[Scene difference descriptions]

##########

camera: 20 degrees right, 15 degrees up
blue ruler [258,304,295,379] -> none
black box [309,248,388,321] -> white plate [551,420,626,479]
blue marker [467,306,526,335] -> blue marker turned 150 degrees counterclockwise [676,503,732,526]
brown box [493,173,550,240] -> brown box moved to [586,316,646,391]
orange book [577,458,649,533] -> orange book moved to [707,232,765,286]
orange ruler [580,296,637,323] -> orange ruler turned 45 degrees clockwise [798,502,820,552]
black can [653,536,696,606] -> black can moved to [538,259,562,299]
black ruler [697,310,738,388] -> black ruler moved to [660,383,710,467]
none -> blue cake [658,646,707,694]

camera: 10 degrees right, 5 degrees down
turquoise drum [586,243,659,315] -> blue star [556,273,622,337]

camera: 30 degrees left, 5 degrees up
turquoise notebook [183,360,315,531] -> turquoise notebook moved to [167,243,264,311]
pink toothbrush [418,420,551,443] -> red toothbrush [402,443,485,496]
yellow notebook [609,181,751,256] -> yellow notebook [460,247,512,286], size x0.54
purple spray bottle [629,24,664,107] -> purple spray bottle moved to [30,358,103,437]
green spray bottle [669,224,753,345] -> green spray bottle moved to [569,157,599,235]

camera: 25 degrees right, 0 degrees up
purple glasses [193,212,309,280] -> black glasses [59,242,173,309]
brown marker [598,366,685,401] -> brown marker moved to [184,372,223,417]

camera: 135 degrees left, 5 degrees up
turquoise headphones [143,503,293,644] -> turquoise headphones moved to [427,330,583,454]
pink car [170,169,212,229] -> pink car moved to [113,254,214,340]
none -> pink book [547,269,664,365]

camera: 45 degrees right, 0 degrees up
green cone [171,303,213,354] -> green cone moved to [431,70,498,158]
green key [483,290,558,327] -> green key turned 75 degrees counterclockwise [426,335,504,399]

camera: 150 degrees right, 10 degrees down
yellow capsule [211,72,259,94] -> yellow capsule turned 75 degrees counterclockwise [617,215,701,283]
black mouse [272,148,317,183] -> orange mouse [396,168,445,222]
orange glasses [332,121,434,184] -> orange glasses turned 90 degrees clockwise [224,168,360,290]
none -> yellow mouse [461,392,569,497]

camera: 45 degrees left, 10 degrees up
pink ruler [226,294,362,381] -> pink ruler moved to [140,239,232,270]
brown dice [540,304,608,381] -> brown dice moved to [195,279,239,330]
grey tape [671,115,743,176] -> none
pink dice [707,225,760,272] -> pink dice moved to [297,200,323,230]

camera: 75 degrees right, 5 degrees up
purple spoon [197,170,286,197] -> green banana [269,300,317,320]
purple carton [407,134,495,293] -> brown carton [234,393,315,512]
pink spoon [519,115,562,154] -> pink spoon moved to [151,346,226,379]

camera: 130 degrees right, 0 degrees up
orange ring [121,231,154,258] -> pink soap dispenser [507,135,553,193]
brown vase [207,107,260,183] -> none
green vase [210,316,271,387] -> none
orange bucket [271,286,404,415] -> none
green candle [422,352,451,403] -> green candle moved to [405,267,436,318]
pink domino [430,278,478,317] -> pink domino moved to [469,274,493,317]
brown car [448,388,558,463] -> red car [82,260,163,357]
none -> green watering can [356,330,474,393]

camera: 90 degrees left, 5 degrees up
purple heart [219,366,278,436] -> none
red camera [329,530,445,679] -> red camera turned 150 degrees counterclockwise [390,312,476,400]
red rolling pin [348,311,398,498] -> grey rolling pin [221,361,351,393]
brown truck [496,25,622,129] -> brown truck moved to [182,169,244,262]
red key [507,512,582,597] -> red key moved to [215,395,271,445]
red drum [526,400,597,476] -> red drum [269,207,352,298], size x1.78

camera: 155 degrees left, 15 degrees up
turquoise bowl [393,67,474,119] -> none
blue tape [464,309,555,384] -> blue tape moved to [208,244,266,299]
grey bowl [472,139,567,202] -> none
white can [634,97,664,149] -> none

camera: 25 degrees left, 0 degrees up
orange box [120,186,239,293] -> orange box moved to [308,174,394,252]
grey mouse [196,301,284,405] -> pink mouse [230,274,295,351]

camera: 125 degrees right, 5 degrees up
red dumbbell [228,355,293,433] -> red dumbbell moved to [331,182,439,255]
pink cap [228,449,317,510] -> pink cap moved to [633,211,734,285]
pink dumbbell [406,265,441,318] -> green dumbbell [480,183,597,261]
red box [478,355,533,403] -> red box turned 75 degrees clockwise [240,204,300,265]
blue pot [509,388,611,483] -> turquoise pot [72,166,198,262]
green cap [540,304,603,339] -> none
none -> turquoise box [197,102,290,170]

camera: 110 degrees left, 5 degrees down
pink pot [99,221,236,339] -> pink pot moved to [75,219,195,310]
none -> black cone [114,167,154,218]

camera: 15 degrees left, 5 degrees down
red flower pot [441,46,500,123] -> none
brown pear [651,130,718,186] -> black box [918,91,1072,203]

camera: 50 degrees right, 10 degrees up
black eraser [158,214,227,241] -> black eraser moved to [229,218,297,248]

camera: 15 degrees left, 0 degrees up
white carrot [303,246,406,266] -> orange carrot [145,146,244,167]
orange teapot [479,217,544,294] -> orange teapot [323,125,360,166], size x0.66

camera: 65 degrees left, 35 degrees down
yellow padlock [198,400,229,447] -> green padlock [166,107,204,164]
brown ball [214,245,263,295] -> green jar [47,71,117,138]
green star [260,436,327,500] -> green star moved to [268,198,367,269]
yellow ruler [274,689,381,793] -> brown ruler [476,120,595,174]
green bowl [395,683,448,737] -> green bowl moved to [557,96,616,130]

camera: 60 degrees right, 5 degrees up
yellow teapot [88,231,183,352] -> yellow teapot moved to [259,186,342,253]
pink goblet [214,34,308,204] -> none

##########

▸ WORK ORDER: Every line of the entries above that holds "vase" should be copied out.

▸ EXERCISE RESULT:
brown vase [207,107,260,183] -> none
green vase [210,316,271,387] -> none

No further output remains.